Segment Open
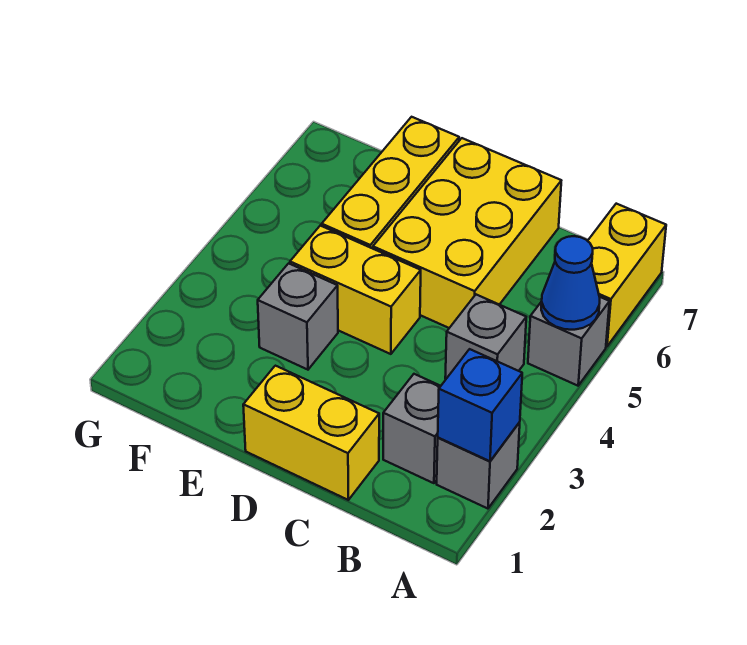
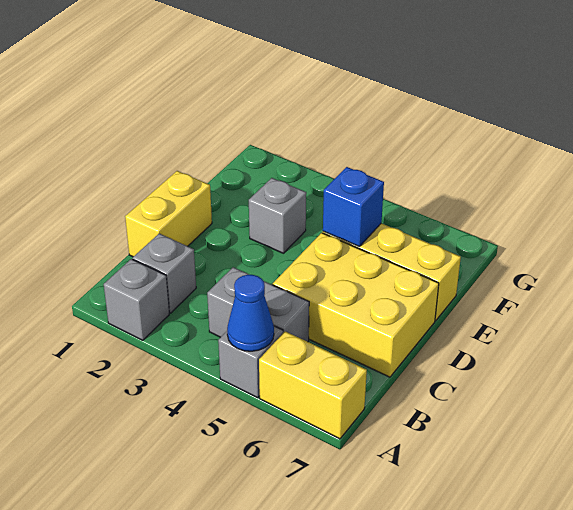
blue 1x1 brick [438,349,522,461] -> blue 1x1 brick moved to [323,167,384,247]
grey 1x1 brick [445,295,526,379] -> grey 1x2 brick [207,267,309,342]
yellow 1x2 brick [290,226,421,354] -> none

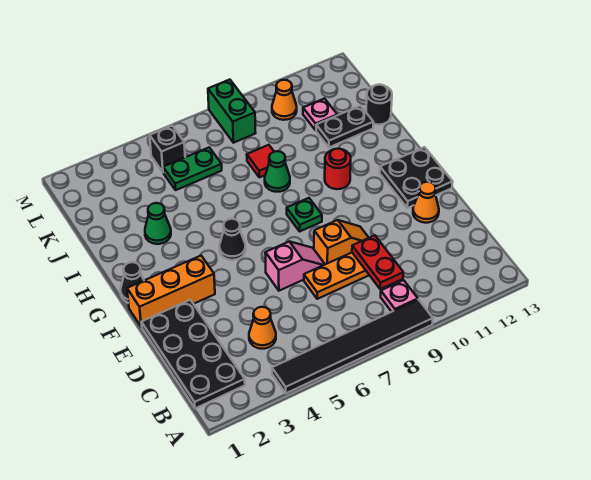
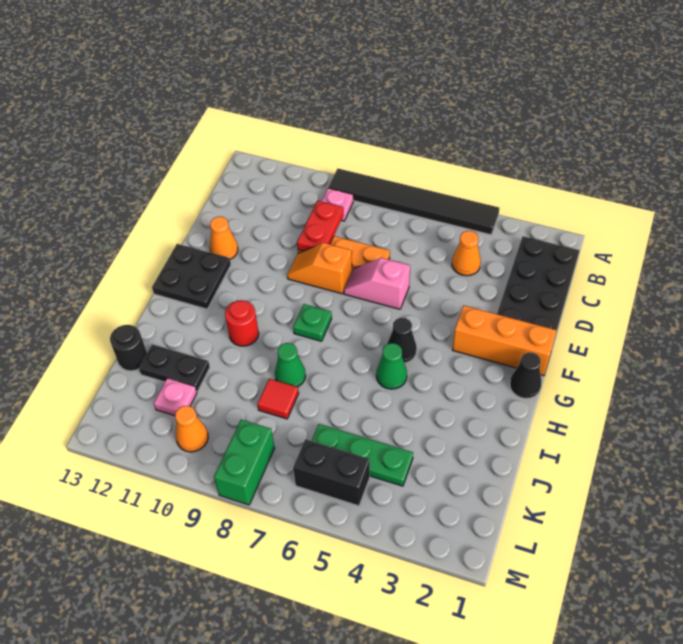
green 1x1 cone [145,203,171,244] -> green 1x1 cone moved to [376,343,407,389]
green 1x2 plate [163,148,222,190] -> green 1x3 plate [312,424,413,486]
black 1x1 brick [150,126,185,173] -> black 1x2 brick [293,439,370,506]

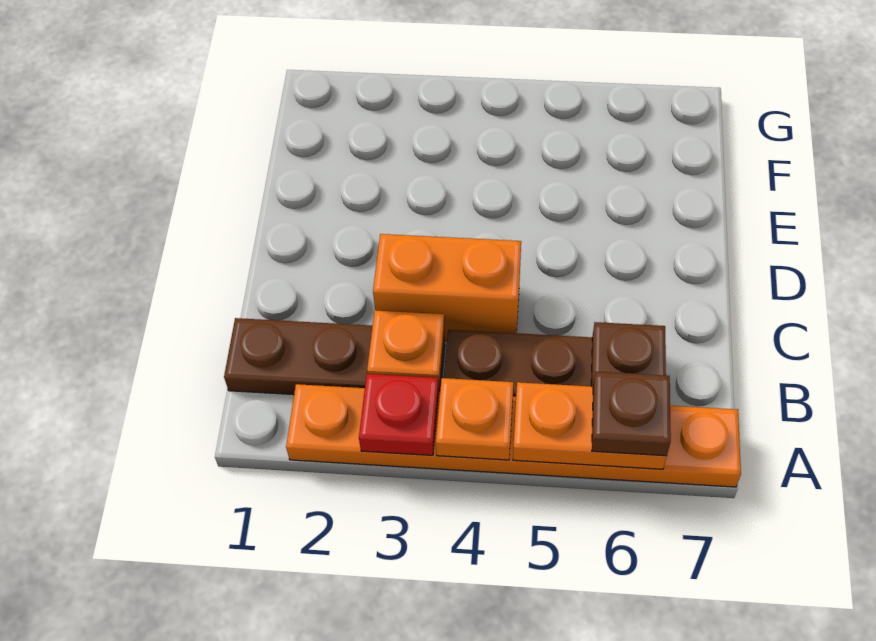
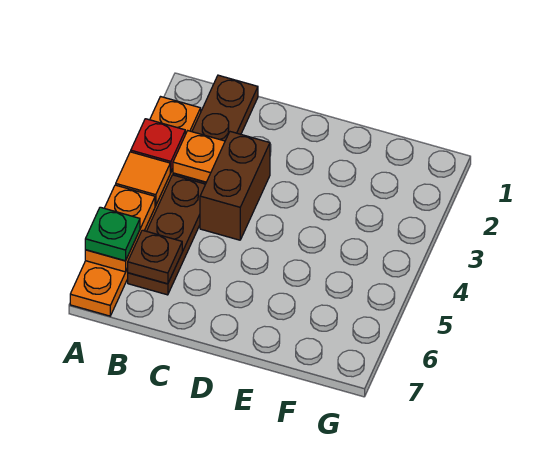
orange 1x1 plate [436,378,513,460] -> orange 1x1 tile [116,152,170,205]
brown 1x1 plate [592,372,671,456] -> green 1x1 plate [85,207,140,261]
orange 1x2 brick [373,234,521,341] -> brown 1x2 brick [200,132,270,240]

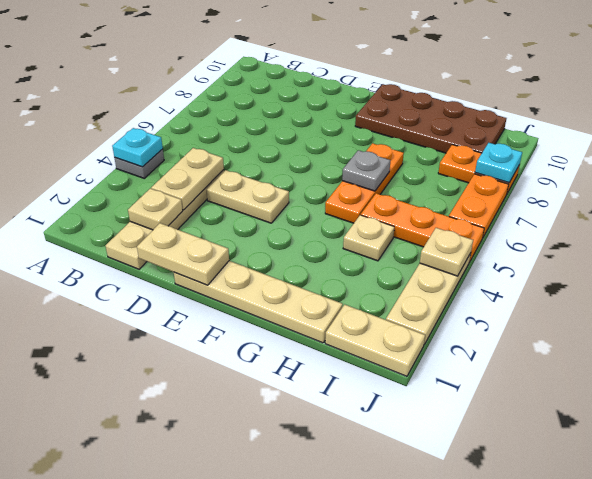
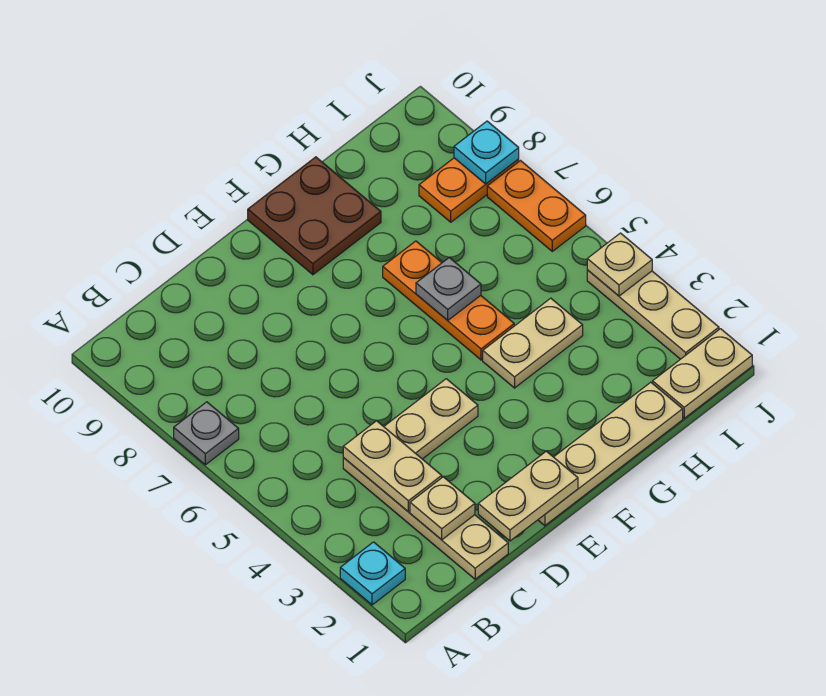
grey 1x1 plate [115,149,164,178] -> grey 1x1 plate moved to [174,402,239,465]
cyan 1x1 plate [112,128,163,167] -> cyan 1x1 plate moved to [340,542,405,605]
brown 2x4 plate [355,84,506,153] -> brown 2x2 plate [248,157,381,275]
tan 1x1 plate [343,215,394,261] -> tan 1x2 plate [483,298,583,388]
orange 1x3 plate [361,193,484,262] -> none

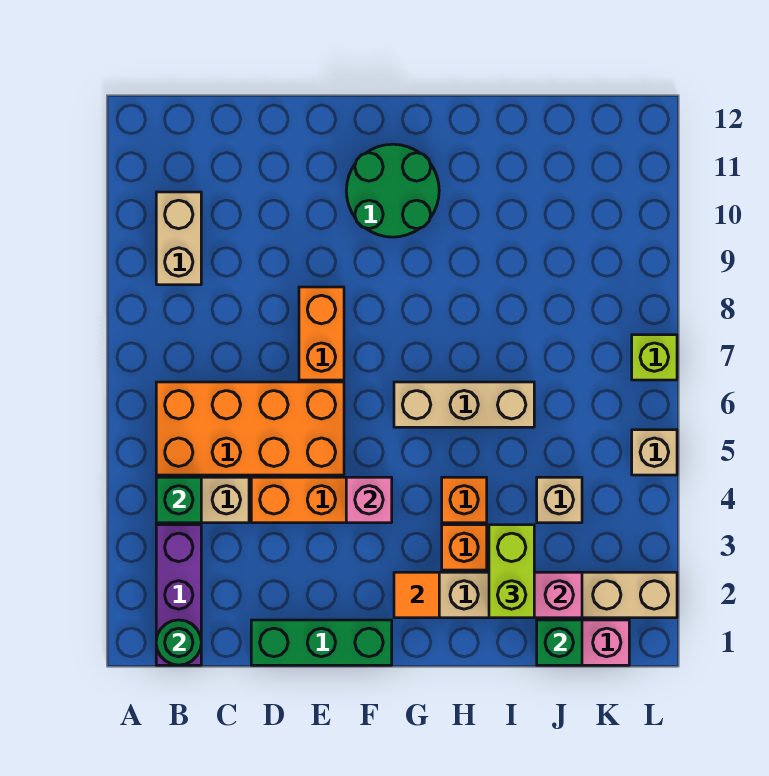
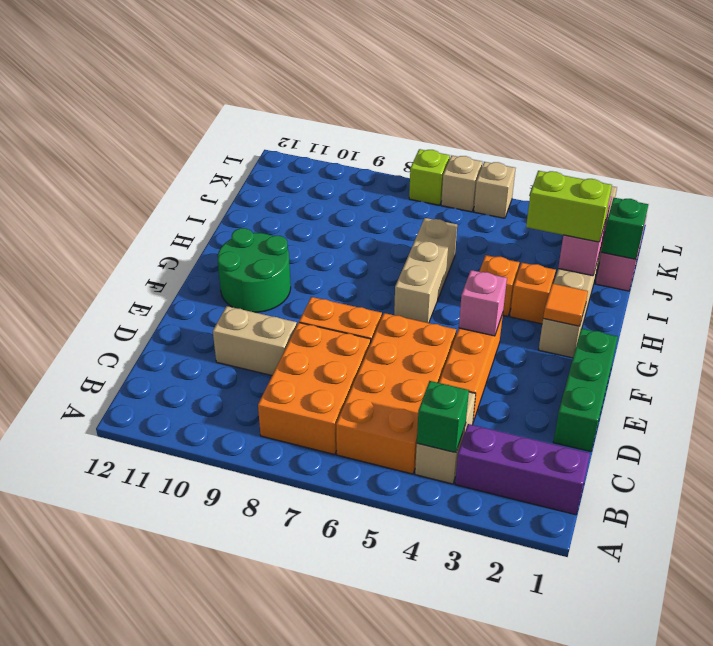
green 1x1 round brick [156,620,201,665] -> none
none -> orange 2x3 brick [258,323,371,455]
tan 1x2 brick [156,192,201,285] -> tan 1x2 brick moved to [213,306,297,375]
tan 1x1 brick [537,477,582,523] -> tan 1x1 brick moved to [441,156,482,212]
Segment Closed
■ Problem to work on ■
Instructions for the copy: start at the first entry, stop after the line containing "grey 1x1 plate [115,149,164,178]", keep every line exact, and drop the pictures.

■ Your solution ■
blue 1x1 brick [438,349,522,461] -> blue 1x1 brick moved to [323,167,384,247]
grey 1x1 brick [445,295,526,379] -> grey 1x2 brick [207,267,309,342]
yellow 1x2 brick [290,226,421,354] -> none

green 1x1 cone [145,203,171,244] -> green 1x1 cone moved to [376,343,407,389]
green 1x2 plate [163,148,222,190] -> green 1x3 plate [312,424,413,486]
black 1x1 brick [150,126,185,173] -> black 1x2 brick [293,439,370,506]

orange 1x1 plate [436,378,513,460] -> orange 1x1 tile [116,152,170,205]
brown 1x1 plate [592,372,671,456] -> green 1x1 plate [85,207,140,261]
orange 1x2 brick [373,234,521,341] -> brown 1x2 brick [200,132,270,240]

grey 1x1 plate [115,149,164,178] -> grey 1x1 plate moved to [174,402,239,465]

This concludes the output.